## PROBLEM DETAILS
For this exercise, retype all the data exactly and exclude every image.

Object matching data
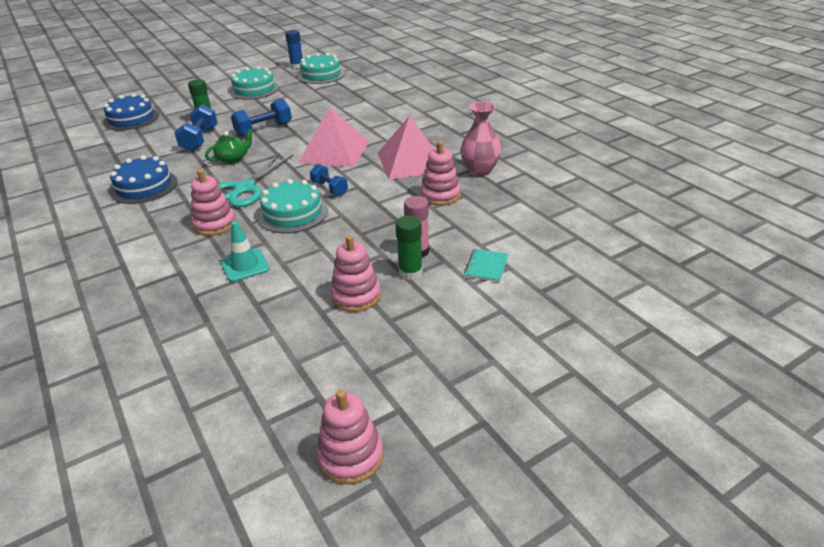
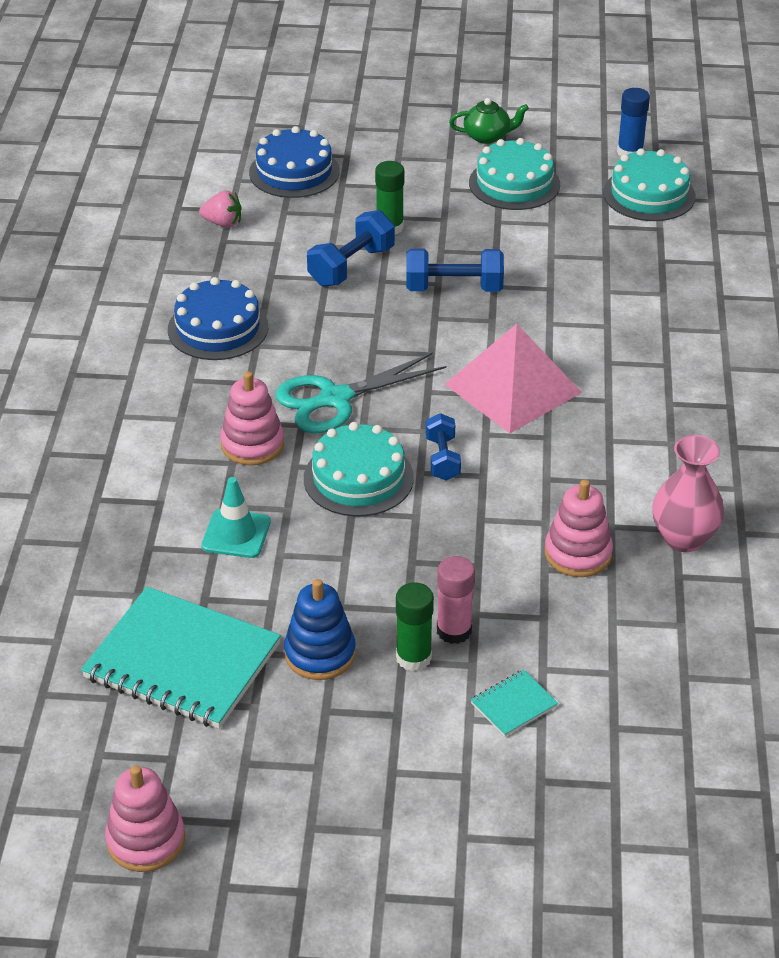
camera: 35 degrees right, 5 degrees up
green teapot [205,129,253,164] -> green teapot moved to [449,98,529,144]
pink stacking toy [330,235,381,312] -> blue stacking toy [284,579,356,680]
pink pyramid [378,116,434,180] -> none
none -> turquoise notebook [81,587,281,729]
none -> pink strawberry [199,191,241,228]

## RESULT OF THE TASK
camera: 35 degrees right, 5 degrees up
green teapot [205,129,253,164] -> green teapot moved to [449,98,529,144]
pink stacking toy [330,235,381,312] -> blue stacking toy [284,579,356,680]
pink pyramid [378,116,434,180] -> none
none -> turquoise notebook [81,587,281,729]
none -> pink strawberry [199,191,241,228]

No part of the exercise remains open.